- Assignment: Show every line of the data below that includes the word "degrees".

- Information:
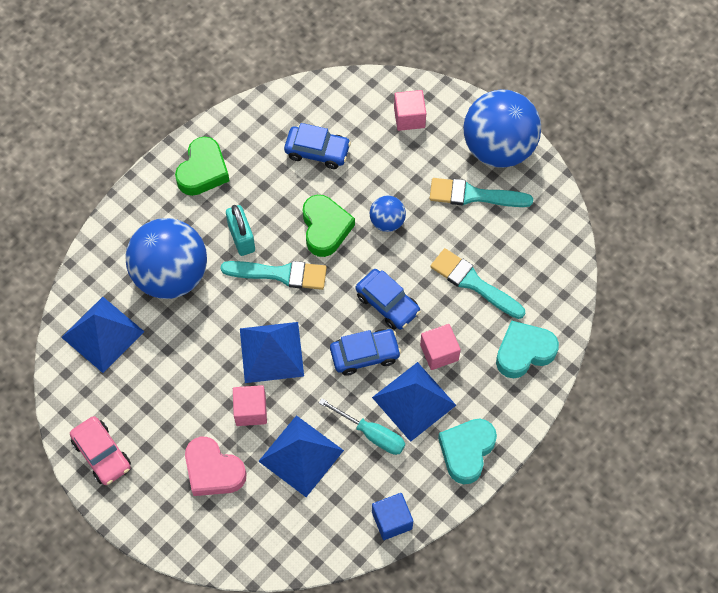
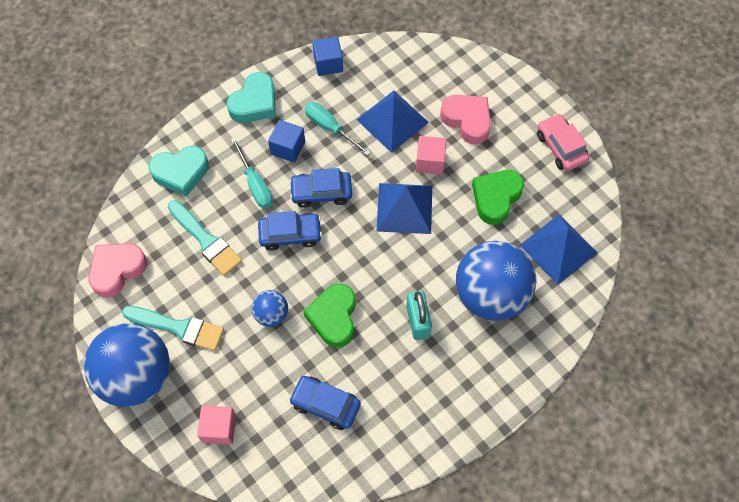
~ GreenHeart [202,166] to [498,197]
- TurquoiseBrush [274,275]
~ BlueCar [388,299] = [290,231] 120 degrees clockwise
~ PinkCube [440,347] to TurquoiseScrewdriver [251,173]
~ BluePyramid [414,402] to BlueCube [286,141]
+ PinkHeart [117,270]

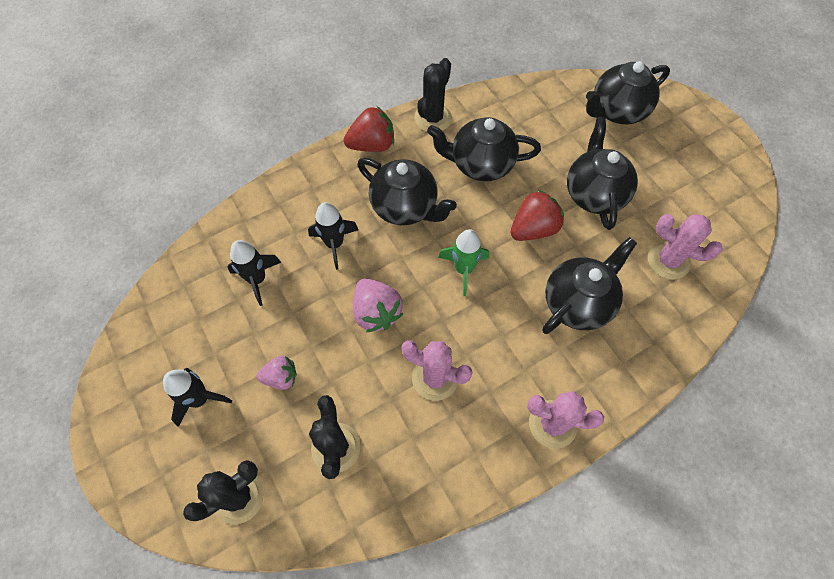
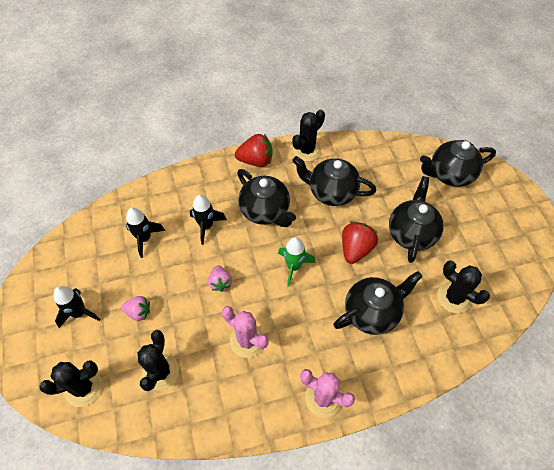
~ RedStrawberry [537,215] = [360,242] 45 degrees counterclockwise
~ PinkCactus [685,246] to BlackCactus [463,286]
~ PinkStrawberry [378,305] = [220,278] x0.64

- Response for this exercise:
~ BlueCar [388,299] = [290,231] 120 degrees clockwise
~ RedStrawberry [537,215] = [360,242] 45 degrees counterclockwise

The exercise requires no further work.